══ Given entries ══

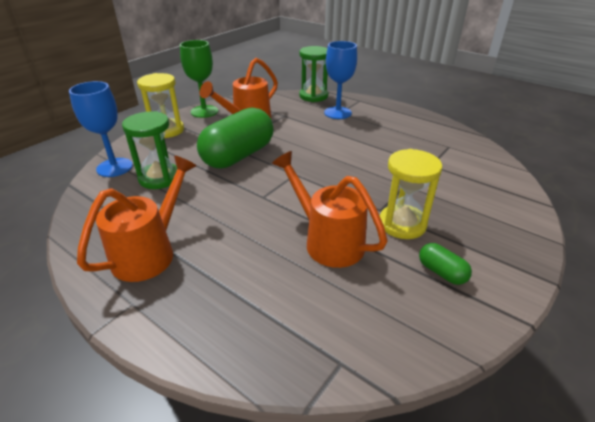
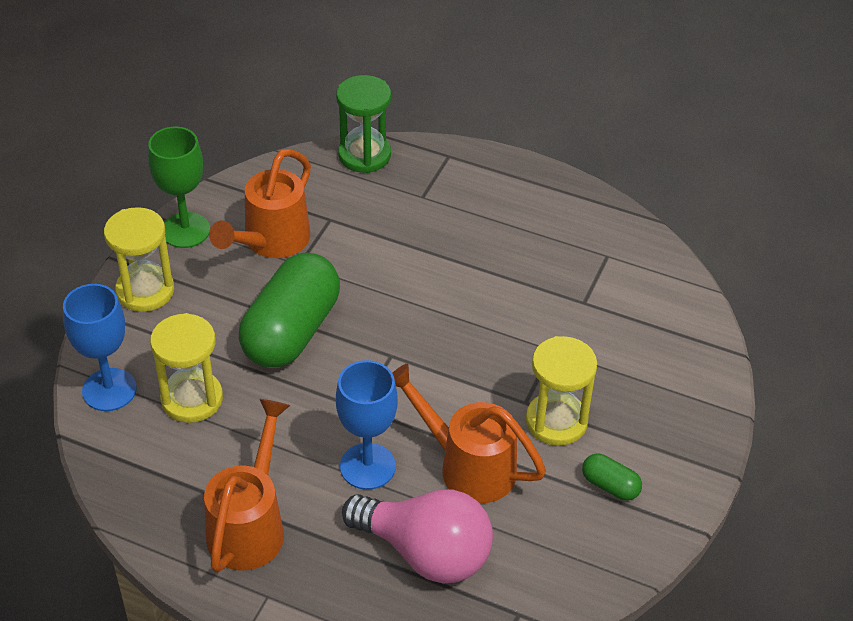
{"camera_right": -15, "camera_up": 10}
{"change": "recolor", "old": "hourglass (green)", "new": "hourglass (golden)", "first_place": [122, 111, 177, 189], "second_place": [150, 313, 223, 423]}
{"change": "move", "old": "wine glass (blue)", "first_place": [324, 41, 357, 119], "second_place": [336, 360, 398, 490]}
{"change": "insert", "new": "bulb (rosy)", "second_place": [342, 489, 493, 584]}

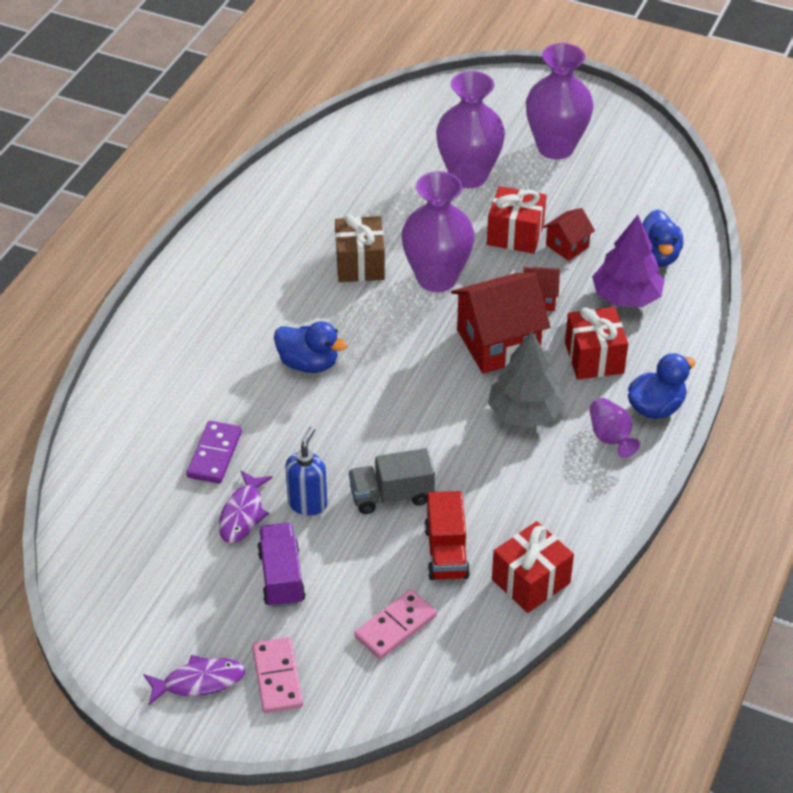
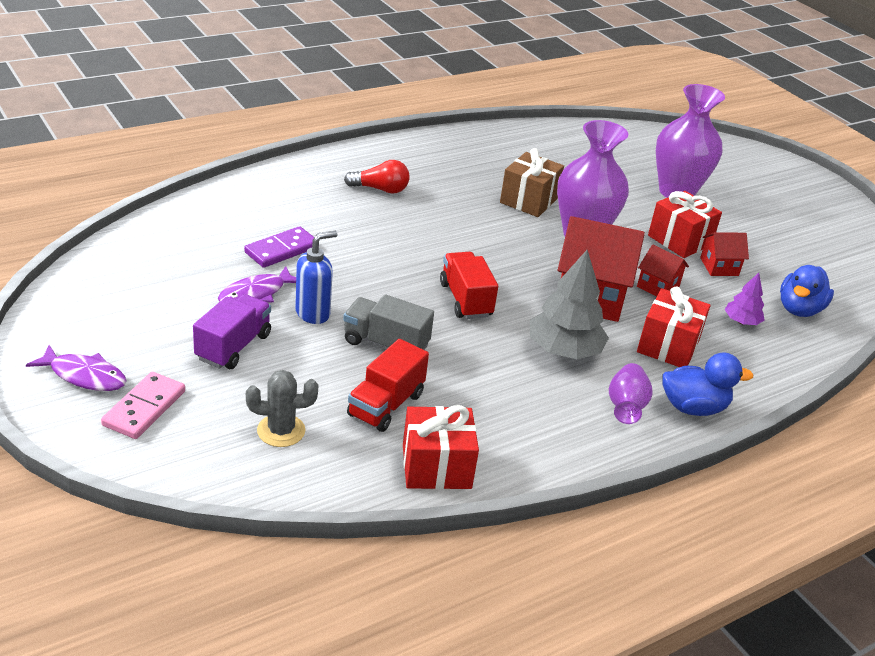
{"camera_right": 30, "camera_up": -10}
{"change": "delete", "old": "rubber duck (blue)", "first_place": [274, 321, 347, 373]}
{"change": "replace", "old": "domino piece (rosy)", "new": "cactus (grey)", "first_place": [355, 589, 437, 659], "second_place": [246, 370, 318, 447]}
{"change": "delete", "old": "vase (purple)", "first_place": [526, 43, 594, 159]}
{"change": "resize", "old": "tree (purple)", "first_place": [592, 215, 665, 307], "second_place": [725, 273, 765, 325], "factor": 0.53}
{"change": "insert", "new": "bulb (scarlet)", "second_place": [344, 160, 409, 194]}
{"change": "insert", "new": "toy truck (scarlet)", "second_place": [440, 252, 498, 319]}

═══

### Work item
Without carrying over any pictures, retype the records above exactly.

### Answer box
{"camera_right": -15, "camera_up": 10}
{"change": "recolor", "old": "hourglass (green)", "new": "hourglass (golden)", "first_place": [122, 111, 177, 189], "second_place": [150, 313, 223, 423]}
{"change": "move", "old": "wine glass (blue)", "first_place": [324, 41, 357, 119], "second_place": [336, 360, 398, 490]}
{"change": "insert", "new": "bulb (rosy)", "second_place": [342, 489, 493, 584]}

{"camera_right": 30, "camera_up": -10}
{"change": "delete", "old": "rubber duck (blue)", "first_place": [274, 321, 347, 373]}
{"change": "replace", "old": "domino piece (rosy)", "new": "cactus (grey)", "first_place": [355, 589, 437, 659], "second_place": [246, 370, 318, 447]}
{"change": "delete", "old": "vase (purple)", "first_place": [526, 43, 594, 159]}
{"change": "resize", "old": "tree (purple)", "first_place": [592, 215, 665, 307], "second_place": [725, 273, 765, 325], "factor": 0.53}
{"change": "insert", "new": "bulb (scarlet)", "second_place": [344, 160, 409, 194]}
{"change": "insert", "new": "toy truck (scarlet)", "second_place": [440, 252, 498, 319]}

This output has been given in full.